───── Material for this task

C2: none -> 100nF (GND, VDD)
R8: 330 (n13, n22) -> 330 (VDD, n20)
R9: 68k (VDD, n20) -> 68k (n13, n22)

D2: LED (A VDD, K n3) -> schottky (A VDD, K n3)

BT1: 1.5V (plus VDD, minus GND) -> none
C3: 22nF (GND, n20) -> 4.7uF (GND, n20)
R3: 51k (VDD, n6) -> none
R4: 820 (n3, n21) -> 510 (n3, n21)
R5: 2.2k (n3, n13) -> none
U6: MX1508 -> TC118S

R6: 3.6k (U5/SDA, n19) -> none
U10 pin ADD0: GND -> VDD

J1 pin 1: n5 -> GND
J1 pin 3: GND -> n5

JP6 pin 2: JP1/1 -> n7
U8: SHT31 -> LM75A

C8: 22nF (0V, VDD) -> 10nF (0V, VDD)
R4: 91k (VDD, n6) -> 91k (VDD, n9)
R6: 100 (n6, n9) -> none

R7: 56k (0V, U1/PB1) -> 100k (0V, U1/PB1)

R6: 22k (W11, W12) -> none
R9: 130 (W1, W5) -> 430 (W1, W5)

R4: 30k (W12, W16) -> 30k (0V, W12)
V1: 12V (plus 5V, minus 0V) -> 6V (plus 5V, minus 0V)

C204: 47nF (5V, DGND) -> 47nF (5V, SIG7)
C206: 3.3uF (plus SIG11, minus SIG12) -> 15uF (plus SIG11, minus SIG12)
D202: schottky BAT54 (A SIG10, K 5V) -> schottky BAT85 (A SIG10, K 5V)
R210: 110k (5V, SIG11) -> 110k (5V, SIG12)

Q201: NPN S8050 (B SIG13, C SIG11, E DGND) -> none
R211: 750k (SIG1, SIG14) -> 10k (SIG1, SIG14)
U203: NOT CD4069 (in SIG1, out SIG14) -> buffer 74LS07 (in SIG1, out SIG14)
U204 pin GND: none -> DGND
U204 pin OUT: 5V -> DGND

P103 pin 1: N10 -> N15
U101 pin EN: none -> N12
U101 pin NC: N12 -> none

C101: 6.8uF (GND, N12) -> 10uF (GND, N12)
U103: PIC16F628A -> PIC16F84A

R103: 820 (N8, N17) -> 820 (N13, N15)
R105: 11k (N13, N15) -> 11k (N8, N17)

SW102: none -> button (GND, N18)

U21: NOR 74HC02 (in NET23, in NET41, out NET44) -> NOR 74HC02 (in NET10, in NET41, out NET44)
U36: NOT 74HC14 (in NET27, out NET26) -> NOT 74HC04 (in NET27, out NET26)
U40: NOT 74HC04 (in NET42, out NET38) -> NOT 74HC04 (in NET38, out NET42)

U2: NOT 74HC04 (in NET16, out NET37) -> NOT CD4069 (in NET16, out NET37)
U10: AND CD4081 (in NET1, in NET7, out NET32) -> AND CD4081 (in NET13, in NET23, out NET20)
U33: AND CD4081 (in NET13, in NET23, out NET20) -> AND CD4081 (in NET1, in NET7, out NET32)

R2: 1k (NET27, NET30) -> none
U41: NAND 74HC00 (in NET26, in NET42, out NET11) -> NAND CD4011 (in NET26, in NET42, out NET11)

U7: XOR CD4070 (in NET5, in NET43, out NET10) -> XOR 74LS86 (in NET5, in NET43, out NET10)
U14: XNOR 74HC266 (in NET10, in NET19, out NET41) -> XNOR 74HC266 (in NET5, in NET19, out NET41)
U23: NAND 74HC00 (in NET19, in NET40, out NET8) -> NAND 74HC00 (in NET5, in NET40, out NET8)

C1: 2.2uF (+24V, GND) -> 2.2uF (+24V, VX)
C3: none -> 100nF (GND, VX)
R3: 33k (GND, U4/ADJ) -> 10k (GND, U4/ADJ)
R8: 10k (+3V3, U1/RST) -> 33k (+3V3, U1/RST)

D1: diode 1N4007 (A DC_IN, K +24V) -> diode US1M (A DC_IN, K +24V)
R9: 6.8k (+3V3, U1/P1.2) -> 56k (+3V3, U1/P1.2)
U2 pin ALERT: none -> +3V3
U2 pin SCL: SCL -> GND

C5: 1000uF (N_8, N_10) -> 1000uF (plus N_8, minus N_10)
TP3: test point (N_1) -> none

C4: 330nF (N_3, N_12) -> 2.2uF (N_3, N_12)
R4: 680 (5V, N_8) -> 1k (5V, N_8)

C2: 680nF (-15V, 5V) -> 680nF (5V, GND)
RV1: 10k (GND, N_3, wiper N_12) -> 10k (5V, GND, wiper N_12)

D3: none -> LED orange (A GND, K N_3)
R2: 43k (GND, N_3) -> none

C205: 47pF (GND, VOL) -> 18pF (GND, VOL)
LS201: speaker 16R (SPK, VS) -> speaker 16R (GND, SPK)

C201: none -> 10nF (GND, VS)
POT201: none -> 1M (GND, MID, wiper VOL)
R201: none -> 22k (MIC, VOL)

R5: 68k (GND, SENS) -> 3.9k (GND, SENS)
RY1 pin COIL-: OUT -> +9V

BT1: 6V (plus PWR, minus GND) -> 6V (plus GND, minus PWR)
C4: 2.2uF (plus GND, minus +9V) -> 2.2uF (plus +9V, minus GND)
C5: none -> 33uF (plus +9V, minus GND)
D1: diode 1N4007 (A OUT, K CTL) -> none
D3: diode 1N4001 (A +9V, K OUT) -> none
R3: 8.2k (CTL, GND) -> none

──────────

**Task goal:** Transcribe every line of the data, exactly as it stands.

**Task output:**
C2: none -> 100nF (GND, VDD)
R8: 330 (n13, n22) -> 330 (VDD, n20)
R9: 68k (VDD, n20) -> 68k (n13, n22)

D2: LED (A VDD, K n3) -> schottky (A VDD, K n3)

BT1: 1.5V (plus VDD, minus GND) -> none
C3: 22nF (GND, n20) -> 4.7uF (GND, n20)
R3: 51k (VDD, n6) -> none
R4: 820 (n3, n21) -> 510 (n3, n21)
R5: 2.2k (n3, n13) -> none
U6: MX1508 -> TC118S

R6: 3.6k (U5/SDA, n19) -> none
U10 pin ADD0: GND -> VDD

J1 pin 1: n5 -> GND
J1 pin 3: GND -> n5

JP6 pin 2: JP1/1 -> n7
U8: SHT31 -> LM75A

C8: 22nF (0V, VDD) -> 10nF (0V, VDD)
R4: 91k (VDD, n6) -> 91k (VDD, n9)
R6: 100 (n6, n9) -> none

R7: 56k (0V, U1/PB1) -> 100k (0V, U1/PB1)

R6: 22k (W11, W12) -> none
R9: 130 (W1, W5) -> 430 (W1, W5)

R4: 30k (W12, W16) -> 30k (0V, W12)
V1: 12V (plus 5V, minus 0V) -> 6V (plus 5V, minus 0V)

C204: 47nF (5V, DGND) -> 47nF (5V, SIG7)
C206: 3.3uF (plus SIG11, minus SIG12) -> 15uF (plus SIG11, minus SIG12)
D202: schottky BAT54 (A SIG10, K 5V) -> schottky BAT85 (A SIG10, K 5V)
R210: 110k (5V, SIG11) -> 110k (5V, SIG12)

Q201: NPN S8050 (B SIG13, C SIG11, E DGND) -> none
R211: 750k (SIG1, SIG14) -> 10k (SIG1, SIG14)
U203: NOT CD4069 (in SIG1, out SIG14) -> buffer 74LS07 (in SIG1, out SIG14)
U204 pin GND: none -> DGND
U204 pin OUT: 5V -> DGND

P103 pin 1: N10 -> N15
U101 pin EN: none -> N12
U101 pin NC: N12 -> none

C101: 6.8uF (GND, N12) -> 10uF (GND, N12)
U103: PIC16F628A -> PIC16F84A

R103: 820 (N8, N17) -> 820 (N13, N15)
R105: 11k (N13, N15) -> 11k (N8, N17)

SW102: none -> button (GND, N18)

U21: NOR 74HC02 (in NET23, in NET41, out NET44) -> NOR 74HC02 (in NET10, in NET41, out NET44)
U36: NOT 74HC14 (in NET27, out NET26) -> NOT 74HC04 (in NET27, out NET26)
U40: NOT 74HC04 (in NET42, out NET38) -> NOT 74HC04 (in NET38, out NET42)

U2: NOT 74HC04 (in NET16, out NET37) -> NOT CD4069 (in NET16, out NET37)
U10: AND CD4081 (in NET1, in NET7, out NET32) -> AND CD4081 (in NET13, in NET23, out NET20)
U33: AND CD4081 (in NET13, in NET23, out NET20) -> AND CD4081 (in NET1, in NET7, out NET32)

R2: 1k (NET27, NET30) -> none
U41: NAND 74HC00 (in NET26, in NET42, out NET11) -> NAND CD4011 (in NET26, in NET42, out NET11)

U7: XOR CD4070 (in NET5, in NET43, out NET10) -> XOR 74LS86 (in NET5, in NET43, out NET10)
U14: XNOR 74HC266 (in NET10, in NET19, out NET41) -> XNOR 74HC266 (in NET5, in NET19, out NET41)
U23: NAND 74HC00 (in NET19, in NET40, out NET8) -> NAND 74HC00 (in NET5, in NET40, out NET8)

C1: 2.2uF (+24V, GND) -> 2.2uF (+24V, VX)
C3: none -> 100nF (GND, VX)
R3: 33k (GND, U4/ADJ) -> 10k (GND, U4/ADJ)
R8: 10k (+3V3, U1/RST) -> 33k (+3V3, U1/RST)

D1: diode 1N4007 (A DC_IN, K +24V) -> diode US1M (A DC_IN, K +24V)
R9: 6.8k (+3V3, U1/P1.2) -> 56k (+3V3, U1/P1.2)
U2 pin ALERT: none -> +3V3
U2 pin SCL: SCL -> GND

C5: 1000uF (N_8, N_10) -> 1000uF (plus N_8, minus N_10)
TP3: test point (N_1) -> none

C4: 330nF (N_3, N_12) -> 2.2uF (N_3, N_12)
R4: 680 (5V, N_8) -> 1k (5V, N_8)

C2: 680nF (-15V, 5V) -> 680nF (5V, GND)
RV1: 10k (GND, N_3, wiper N_12) -> 10k (5V, GND, wiper N_12)

D3: none -> LED orange (A GND, K N_3)
R2: 43k (GND, N_3) -> none

C205: 47pF (GND, VOL) -> 18pF (GND, VOL)
LS201: speaker 16R (SPK, VS) -> speaker 16R (GND, SPK)

C201: none -> 10nF (GND, VS)
POT201: none -> 1M (GND, MID, wiper VOL)
R201: none -> 22k (MIC, VOL)

R5: 68k (GND, SENS) -> 3.9k (GND, SENS)
RY1 pin COIL-: OUT -> +9V

BT1: 6V (plus PWR, minus GND) -> 6V (plus GND, minus PWR)
C4: 2.2uF (plus GND, minus +9V) -> 2.2uF (plus +9V, minus GND)
C5: none -> 33uF (plus +9V, minus GND)
D1: diode 1N4007 (A OUT, K CTL) -> none
D3: diode 1N4001 (A +9V, K OUT) -> none
R3: 8.2k (CTL, GND) -> none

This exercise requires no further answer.